- [Your assignment] Nothing in the listing below should be skipped, so transcribe it all exactly.
Segment Start: Data supplied
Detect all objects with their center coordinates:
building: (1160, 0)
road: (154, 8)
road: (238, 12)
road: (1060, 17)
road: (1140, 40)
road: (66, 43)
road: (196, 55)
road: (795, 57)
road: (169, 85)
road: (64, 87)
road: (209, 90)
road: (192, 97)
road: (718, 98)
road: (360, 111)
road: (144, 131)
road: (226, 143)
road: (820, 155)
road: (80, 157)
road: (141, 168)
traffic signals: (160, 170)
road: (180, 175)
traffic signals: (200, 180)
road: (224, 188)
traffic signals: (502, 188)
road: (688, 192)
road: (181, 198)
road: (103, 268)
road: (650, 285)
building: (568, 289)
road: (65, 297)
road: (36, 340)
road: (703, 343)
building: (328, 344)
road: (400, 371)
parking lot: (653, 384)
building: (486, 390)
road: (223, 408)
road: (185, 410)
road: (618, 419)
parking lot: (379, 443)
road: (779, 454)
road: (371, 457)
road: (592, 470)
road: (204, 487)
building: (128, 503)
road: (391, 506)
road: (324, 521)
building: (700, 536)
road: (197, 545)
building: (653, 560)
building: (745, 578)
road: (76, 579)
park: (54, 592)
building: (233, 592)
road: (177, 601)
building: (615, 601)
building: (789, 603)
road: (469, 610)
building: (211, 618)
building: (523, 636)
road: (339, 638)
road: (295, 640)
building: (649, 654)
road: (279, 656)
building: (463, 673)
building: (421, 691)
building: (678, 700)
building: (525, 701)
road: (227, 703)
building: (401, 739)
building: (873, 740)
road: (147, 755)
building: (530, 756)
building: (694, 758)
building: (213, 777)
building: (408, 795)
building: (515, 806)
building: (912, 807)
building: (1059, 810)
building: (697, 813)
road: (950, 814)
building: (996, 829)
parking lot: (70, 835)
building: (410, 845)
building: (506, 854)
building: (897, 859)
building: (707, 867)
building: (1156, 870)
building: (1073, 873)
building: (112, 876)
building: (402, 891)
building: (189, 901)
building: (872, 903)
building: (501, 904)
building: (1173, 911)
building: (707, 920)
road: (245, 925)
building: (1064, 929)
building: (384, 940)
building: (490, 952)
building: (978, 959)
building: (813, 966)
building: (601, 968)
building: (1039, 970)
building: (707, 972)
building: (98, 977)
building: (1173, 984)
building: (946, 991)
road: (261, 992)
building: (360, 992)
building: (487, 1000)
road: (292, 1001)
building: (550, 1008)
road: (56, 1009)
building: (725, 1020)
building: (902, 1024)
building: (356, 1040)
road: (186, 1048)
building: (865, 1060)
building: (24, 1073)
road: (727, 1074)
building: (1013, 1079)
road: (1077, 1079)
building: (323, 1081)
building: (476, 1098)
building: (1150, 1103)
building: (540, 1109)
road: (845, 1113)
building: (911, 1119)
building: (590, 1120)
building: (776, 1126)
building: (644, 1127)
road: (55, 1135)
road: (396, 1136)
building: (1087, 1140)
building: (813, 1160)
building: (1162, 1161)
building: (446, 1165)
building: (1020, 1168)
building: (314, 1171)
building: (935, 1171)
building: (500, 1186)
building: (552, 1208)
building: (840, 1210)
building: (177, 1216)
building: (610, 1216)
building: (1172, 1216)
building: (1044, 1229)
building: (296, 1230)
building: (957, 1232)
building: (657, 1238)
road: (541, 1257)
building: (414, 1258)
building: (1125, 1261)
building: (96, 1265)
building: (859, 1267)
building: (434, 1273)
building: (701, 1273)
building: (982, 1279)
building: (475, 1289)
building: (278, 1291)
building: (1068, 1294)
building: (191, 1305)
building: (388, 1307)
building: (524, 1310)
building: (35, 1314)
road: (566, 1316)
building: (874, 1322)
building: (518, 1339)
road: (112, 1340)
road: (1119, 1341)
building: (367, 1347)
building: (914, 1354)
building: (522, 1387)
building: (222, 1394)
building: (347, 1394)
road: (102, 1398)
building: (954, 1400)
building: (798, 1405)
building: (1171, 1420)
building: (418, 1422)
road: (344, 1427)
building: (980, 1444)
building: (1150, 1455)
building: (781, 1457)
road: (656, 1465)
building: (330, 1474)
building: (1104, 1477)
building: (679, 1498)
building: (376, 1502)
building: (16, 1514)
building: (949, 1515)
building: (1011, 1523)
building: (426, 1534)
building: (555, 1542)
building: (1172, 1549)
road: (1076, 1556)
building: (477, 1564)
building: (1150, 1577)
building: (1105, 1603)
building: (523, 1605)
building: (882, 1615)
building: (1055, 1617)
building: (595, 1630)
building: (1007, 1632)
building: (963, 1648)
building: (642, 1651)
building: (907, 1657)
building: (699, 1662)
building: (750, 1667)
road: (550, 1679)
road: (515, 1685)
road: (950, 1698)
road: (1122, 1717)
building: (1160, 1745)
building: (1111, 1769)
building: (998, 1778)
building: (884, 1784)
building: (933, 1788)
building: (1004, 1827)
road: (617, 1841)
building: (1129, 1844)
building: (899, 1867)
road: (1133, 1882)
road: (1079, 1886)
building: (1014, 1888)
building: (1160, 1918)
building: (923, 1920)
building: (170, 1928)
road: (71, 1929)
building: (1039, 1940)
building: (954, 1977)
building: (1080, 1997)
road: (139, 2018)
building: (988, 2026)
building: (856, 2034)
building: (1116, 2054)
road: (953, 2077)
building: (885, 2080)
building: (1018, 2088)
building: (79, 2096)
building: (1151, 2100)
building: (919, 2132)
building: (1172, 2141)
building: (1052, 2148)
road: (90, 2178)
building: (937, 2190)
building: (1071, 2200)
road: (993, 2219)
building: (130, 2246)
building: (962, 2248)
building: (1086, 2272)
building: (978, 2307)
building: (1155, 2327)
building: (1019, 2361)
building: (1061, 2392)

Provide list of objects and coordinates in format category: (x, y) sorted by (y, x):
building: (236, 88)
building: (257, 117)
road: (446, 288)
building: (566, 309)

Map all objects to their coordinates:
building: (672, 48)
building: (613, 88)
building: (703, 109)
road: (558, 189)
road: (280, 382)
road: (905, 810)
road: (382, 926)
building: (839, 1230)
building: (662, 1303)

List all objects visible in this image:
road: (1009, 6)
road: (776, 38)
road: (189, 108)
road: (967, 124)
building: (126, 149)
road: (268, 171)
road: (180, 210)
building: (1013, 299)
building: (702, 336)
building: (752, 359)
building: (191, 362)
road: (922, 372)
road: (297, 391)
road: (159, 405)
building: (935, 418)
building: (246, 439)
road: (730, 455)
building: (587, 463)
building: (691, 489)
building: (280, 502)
Segment End: Data supplied
- [Expected answer]
Detect all objects with their center coordinates:
building: (1160, 0)
road: (154, 8)
road: (238, 12)
road: (1060, 17)
road: (1140, 40)
road: (66, 43)
road: (196, 55)
road: (795, 57)
road: (169, 85)
road: (64, 87)
road: (209, 90)
road: (192, 97)
road: (718, 98)
road: (360, 111)
road: (144, 131)
road: (226, 143)
road: (820, 155)
road: (80, 157)
road: (141, 168)
traffic signals: (160, 170)
road: (180, 175)
traffic signals: (200, 180)
road: (224, 188)
traffic signals: (502, 188)
road: (688, 192)
road: (181, 198)
road: (103, 268)
road: (650, 285)
building: (568, 289)
road: (65, 297)
road: (36, 340)
road: (703, 343)
building: (328, 344)
road: (400, 371)
parking lot: (653, 384)
building: (486, 390)
road: (223, 408)
road: (185, 410)
road: (618, 419)
parking lot: (379, 443)
road: (779, 454)
road: (371, 457)
road: (592, 470)
road: (204, 487)
building: (128, 503)
road: (391, 506)
road: (324, 521)
building: (700, 536)
road: (197, 545)
building: (653, 560)
building: (745, 578)
road: (76, 579)
park: (54, 592)
building: (233, 592)
road: (177, 601)
building: (615, 601)
building: (789, 603)
road: (469, 610)
building: (211, 618)
building: (523, 636)
road: (339, 638)
road: (295, 640)
building: (649, 654)
road: (279, 656)
building: (463, 673)
building: (421, 691)
building: (678, 700)
building: (525, 701)
road: (227, 703)
building: (401, 739)
building: (873, 740)
road: (147, 755)
building: (530, 756)
building: (694, 758)
building: (213, 777)
building: (408, 795)
building: (515, 806)
building: (912, 807)
building: (1059, 810)
building: (697, 813)
road: (950, 814)
building: (996, 829)
parking lot: (70, 835)
building: (410, 845)
building: (506, 854)
building: (897, 859)
building: (707, 867)
building: (1156, 870)
building: (1073, 873)
building: (112, 876)
building: (402, 891)
building: (189, 901)
building: (872, 903)
building: (501, 904)
building: (1173, 911)
building: (707, 920)
road: (245, 925)
building: (1064, 929)
building: (384, 940)
building: (490, 952)
building: (978, 959)
building: (813, 966)
building: (601, 968)
building: (1039, 970)
building: (707, 972)
building: (98, 977)
building: (1173, 984)
building: (946, 991)
road: (261, 992)
building: (360, 992)
building: (487, 1000)
road: (292, 1001)
building: (550, 1008)
road: (56, 1009)
building: (725, 1020)
building: (902, 1024)
building: (356, 1040)
road: (186, 1048)
building: (865, 1060)
building: (24, 1073)
road: (727, 1074)
building: (1013, 1079)
road: (1077, 1079)
building: (323, 1081)
building: (476, 1098)
building: (1150, 1103)
building: (540, 1109)
road: (845, 1113)
building: (911, 1119)
building: (590, 1120)
building: (776, 1126)
building: (644, 1127)
road: (55, 1135)
road: (396, 1136)
building: (1087, 1140)
building: (813, 1160)
building: (1162, 1161)
building: (446, 1165)
building: (1020, 1168)
building: (314, 1171)
building: (935, 1171)
building: (500, 1186)
building: (552, 1208)
building: (840, 1210)
building: (177, 1216)
building: (610, 1216)
building: (1172, 1216)
building: (1044, 1229)
building: (296, 1230)
building: (957, 1232)
building: (657, 1238)
road: (541, 1257)
building: (414, 1258)
building: (1125, 1261)
building: (96, 1265)
building: (859, 1267)
building: (434, 1273)
building: (701, 1273)
building: (982, 1279)
building: (475, 1289)
building: (278, 1291)
building: (1068, 1294)
building: (191, 1305)
building: (388, 1307)
building: (524, 1310)
building: (35, 1314)
road: (566, 1316)
building: (874, 1322)
building: (518, 1339)
road: (112, 1340)
road: (1119, 1341)
building: (367, 1347)
building: (914, 1354)
building: (522, 1387)
building: (222, 1394)
building: (347, 1394)
road: (102, 1398)
building: (954, 1400)
building: (798, 1405)
building: (1171, 1420)
building: (418, 1422)
road: (344, 1427)
building: (980, 1444)
building: (1150, 1455)
building: (781, 1457)
road: (656, 1465)
building: (330, 1474)
building: (1104, 1477)
building: (679, 1498)
building: (376, 1502)
building: (16, 1514)
building: (949, 1515)
building: (1011, 1523)
building: (426, 1534)
building: (555, 1542)
building: (1172, 1549)
road: (1076, 1556)
building: (477, 1564)
building: (1150, 1577)
building: (1105, 1603)
building: (523, 1605)
building: (882, 1615)
building: (1055, 1617)
building: (595, 1630)
building: (1007, 1632)
building: (963, 1648)
building: (642, 1651)
building: (907, 1657)
building: (699, 1662)
building: (750, 1667)
road: (550, 1679)
road: (515, 1685)
road: (950, 1698)
road: (1122, 1717)
building: (1160, 1745)
building: (1111, 1769)
building: (998, 1778)
building: (884, 1784)
building: (933, 1788)
building: (1004, 1827)
road: (617, 1841)
building: (1129, 1844)
building: (899, 1867)
road: (1133, 1882)
road: (1079, 1886)
building: (1014, 1888)
building: (1160, 1918)
building: (923, 1920)
building: (170, 1928)
road: (71, 1929)
building: (1039, 1940)
building: (954, 1977)
building: (1080, 1997)
road: (139, 2018)
building: (988, 2026)
building: (856, 2034)
building: (1116, 2054)
road: (953, 2077)
building: (885, 2080)
building: (1018, 2088)
building: (79, 2096)
building: (1151, 2100)
building: (919, 2132)
building: (1172, 2141)
building: (1052, 2148)
road: (90, 2178)
building: (937, 2190)
building: (1071, 2200)
road: (993, 2219)
building: (130, 2246)
building: (962, 2248)
building: (1086, 2272)
building: (978, 2307)
building: (1155, 2327)
building: (1019, 2361)
building: (1061, 2392)

Provide list of objects and coordinates in format category: (x, y) sorted by (y, x):
building: (236, 88)
building: (257, 117)
road: (446, 288)
building: (566, 309)

Map all objects to their coordinates:
building: (672, 48)
building: (613, 88)
building: (703, 109)
road: (558, 189)
road: (280, 382)
road: (905, 810)
road: (382, 926)
building: (839, 1230)
building: (662, 1303)

List all objects visible in this image:
road: (1009, 6)
road: (776, 38)
road: (189, 108)
road: (967, 124)
building: (126, 149)
road: (268, 171)
road: (180, 210)
building: (1013, 299)
building: (702, 336)
building: (752, 359)
building: (191, 362)
road: (922, 372)
road: (297, 391)
road: (159, 405)
building: (935, 418)
building: (246, 439)
road: (730, 455)
building: (587, 463)
building: (691, 489)
building: (280, 502)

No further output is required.